• TASK OBJECTIVE: Beginning with the line that contains "yellow banana: 3 -> 1", output each line below exactly through the last one, both included, and nothing else.

START MATERIAL TO PROCESS

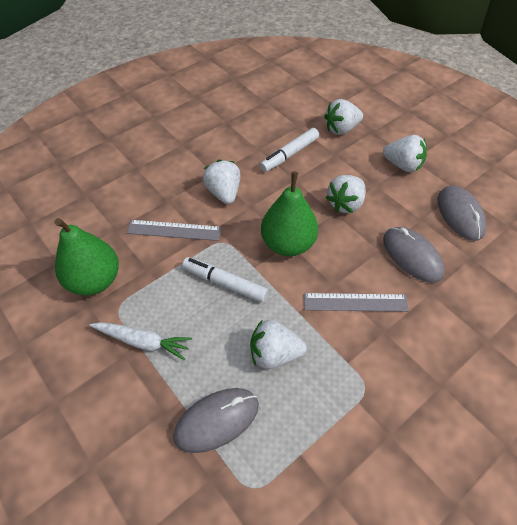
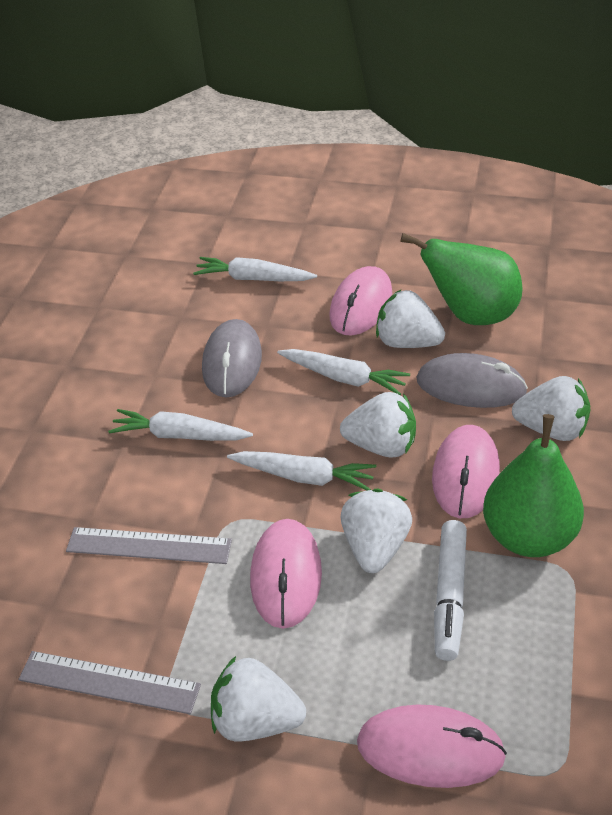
grey mouse: 3 -> 2
pink mouse: 0 -> 4
white carrot: 1 -> 4
white marker: 2 -> 1

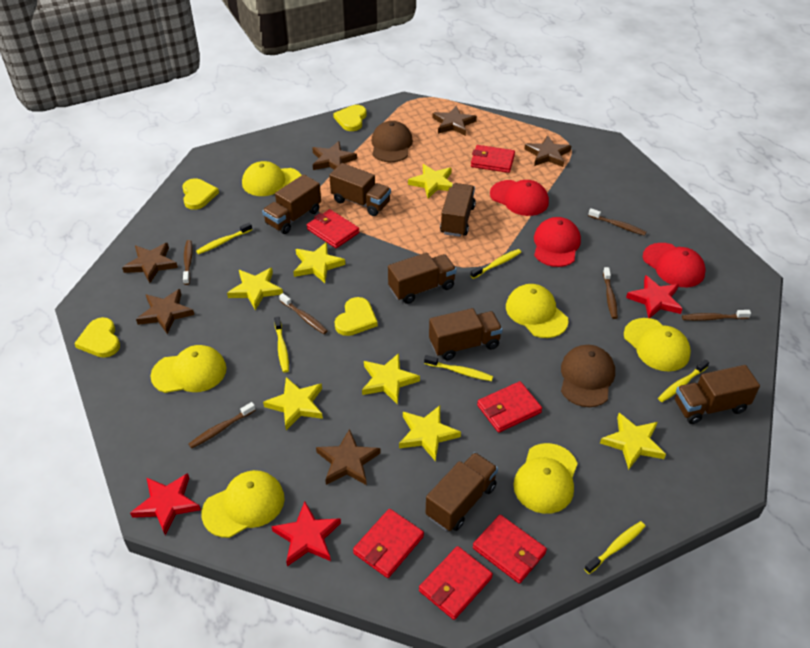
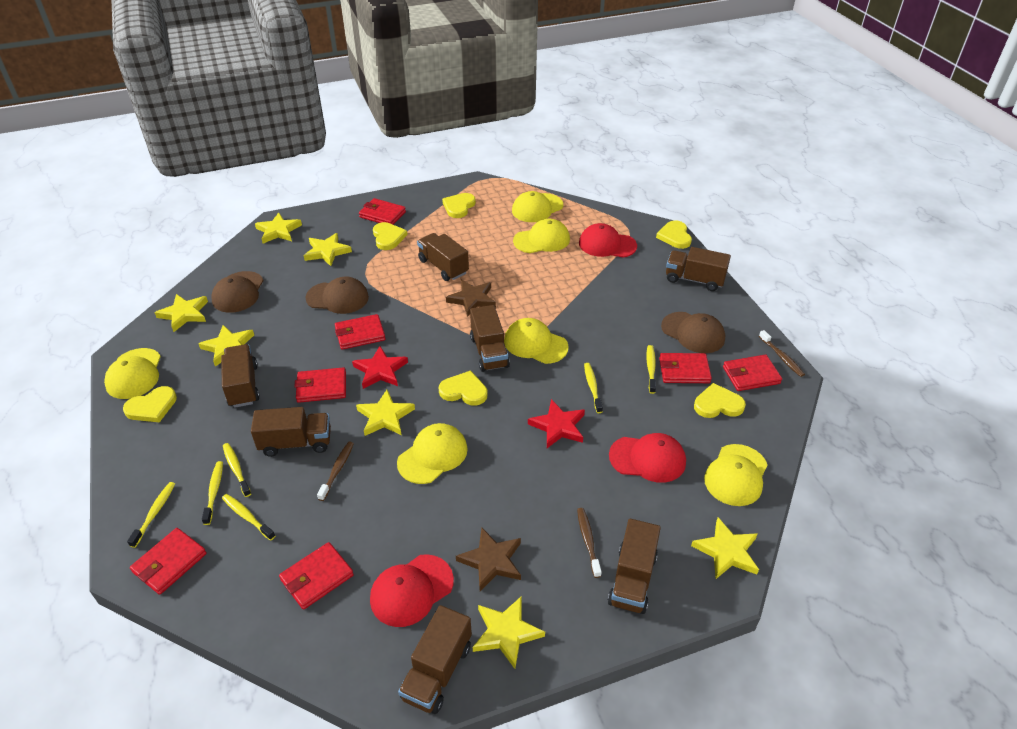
brown cap: 2 -> 3
brown star: 6 -> 2
brown toothbrush: 6 -> 3
red star: 3 -> 2
red wallet: 6 -> 7
yellow heart: 4 -> 6

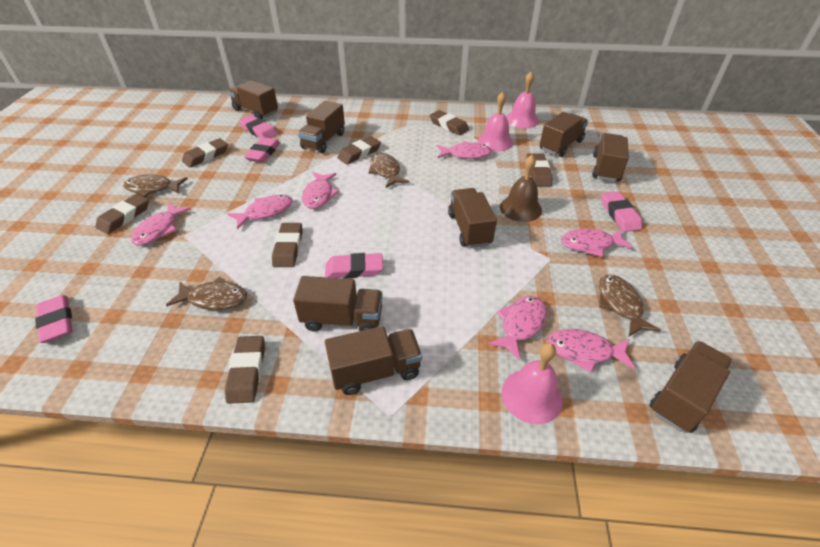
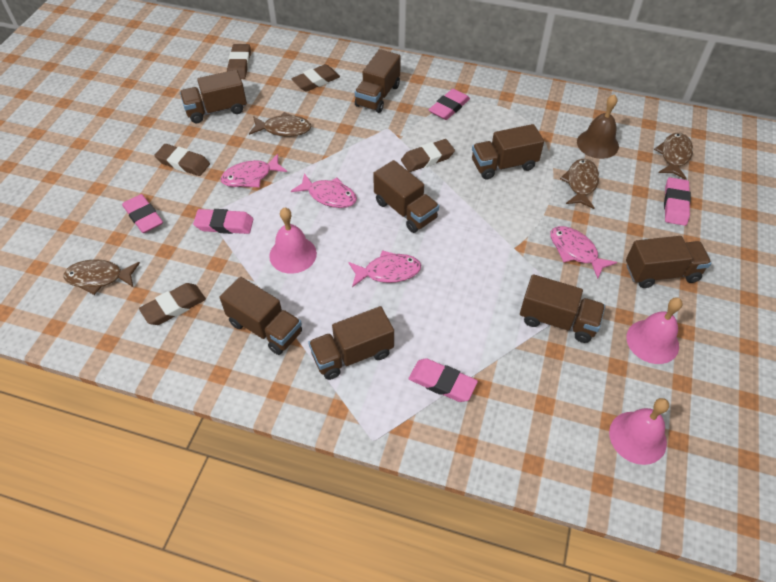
brown eraser: 7 -> 5
pink fish: 7 -> 4

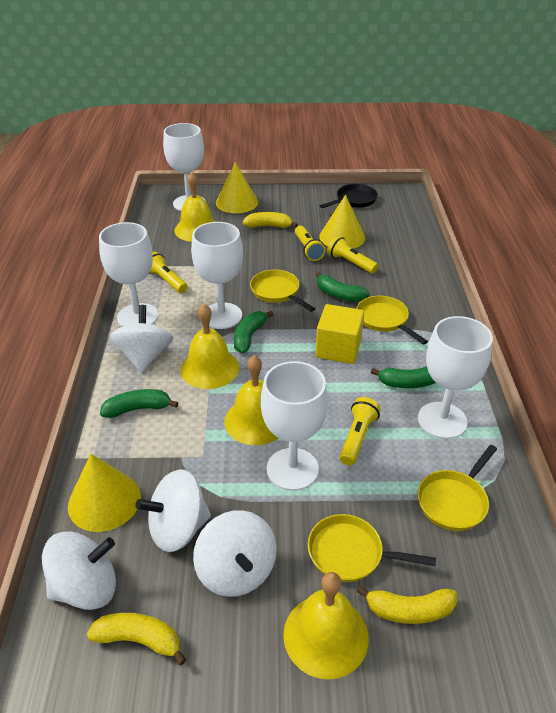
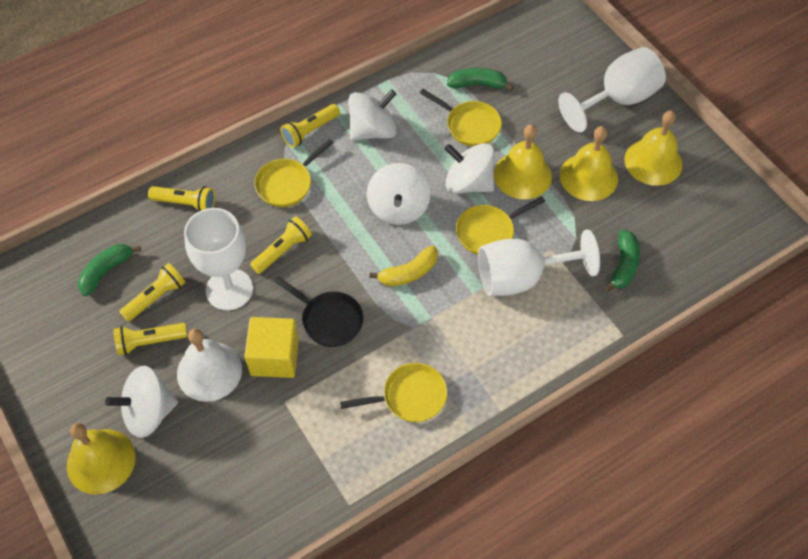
green banana: 4 -> 3
white bell: 0 -> 1
white goblet: 5 -> 3
yellow banana: 3 -> 1
yellow cone: 3 -> 0
yellow flashlight: 4 -> 5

END MATERIAL TO PROCESS

• ANSWER AREA:
yellow banana: 3 -> 1
yellow cone: 3 -> 0
yellow flashlight: 4 -> 5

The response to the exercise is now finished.